> [WORK TO BE COMPLETED]:
In the records below, find the line that contains "(575, 217) = (512, 216): white" and the line that contains "(696, 694) = (277, 467): none -> purple key". Set down exactly those lines and every line between them, and nothing more.

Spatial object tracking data
- - - - - - -

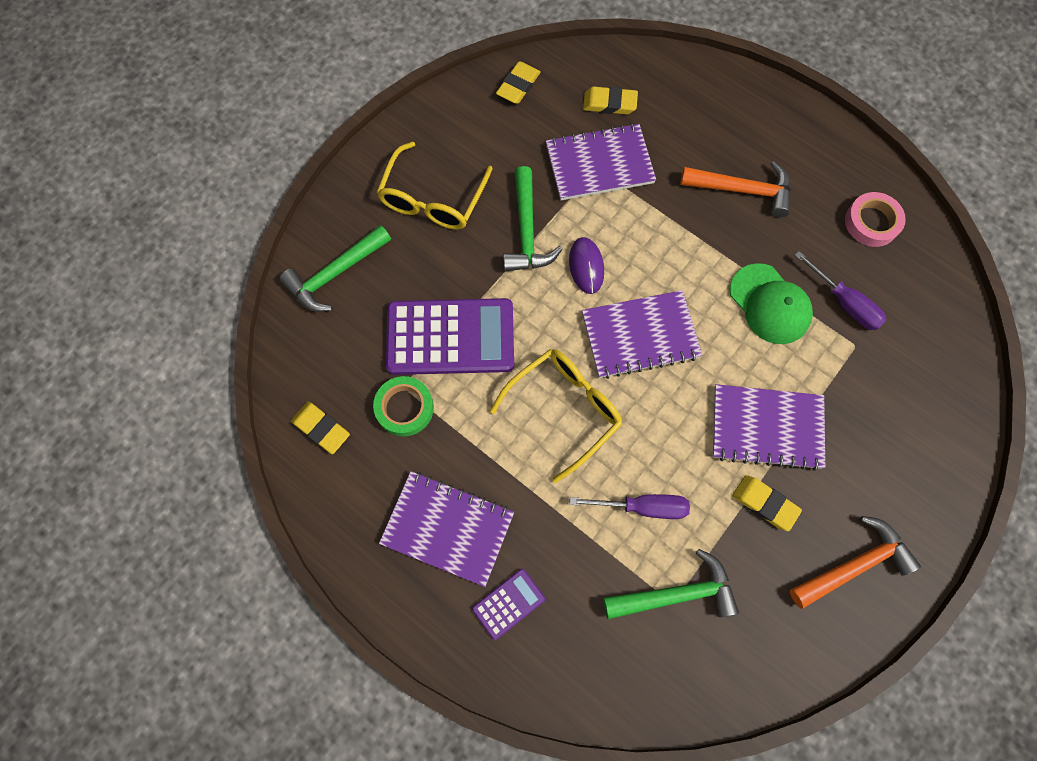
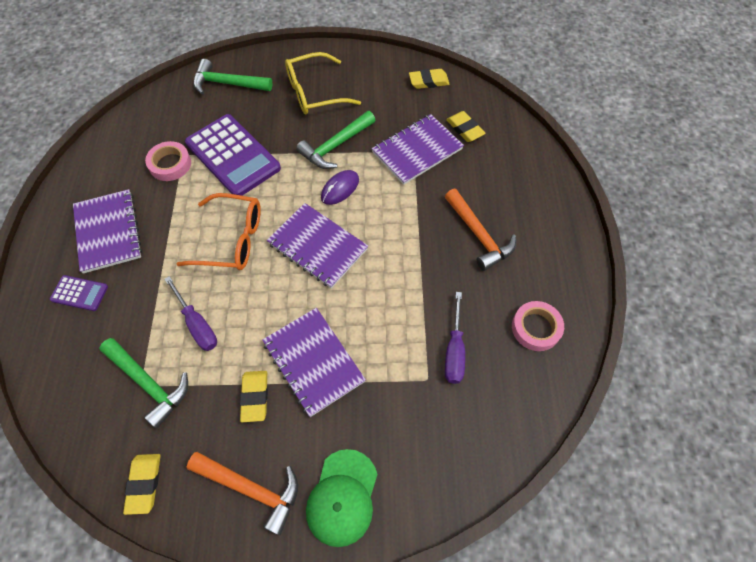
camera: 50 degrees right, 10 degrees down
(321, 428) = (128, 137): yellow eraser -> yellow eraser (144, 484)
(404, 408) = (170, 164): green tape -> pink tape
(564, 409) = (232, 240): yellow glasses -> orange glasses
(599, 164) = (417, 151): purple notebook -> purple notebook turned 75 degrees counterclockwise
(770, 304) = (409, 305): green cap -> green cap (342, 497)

- - - - - - -

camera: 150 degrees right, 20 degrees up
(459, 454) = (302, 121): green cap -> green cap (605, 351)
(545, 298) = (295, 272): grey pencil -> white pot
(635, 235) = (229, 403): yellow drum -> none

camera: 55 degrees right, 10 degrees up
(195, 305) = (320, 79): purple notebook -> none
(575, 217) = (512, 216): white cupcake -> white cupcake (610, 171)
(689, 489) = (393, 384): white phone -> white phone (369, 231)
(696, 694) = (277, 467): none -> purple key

- - - - - - -

> [ANSWER TO THE PROBLEM]:
(575, 217) = (512, 216): white cupcake -> white cupcake (610, 171)
(689, 489) = (393, 384): white phone -> white phone (369, 231)
(696, 694) = (277, 467): none -> purple key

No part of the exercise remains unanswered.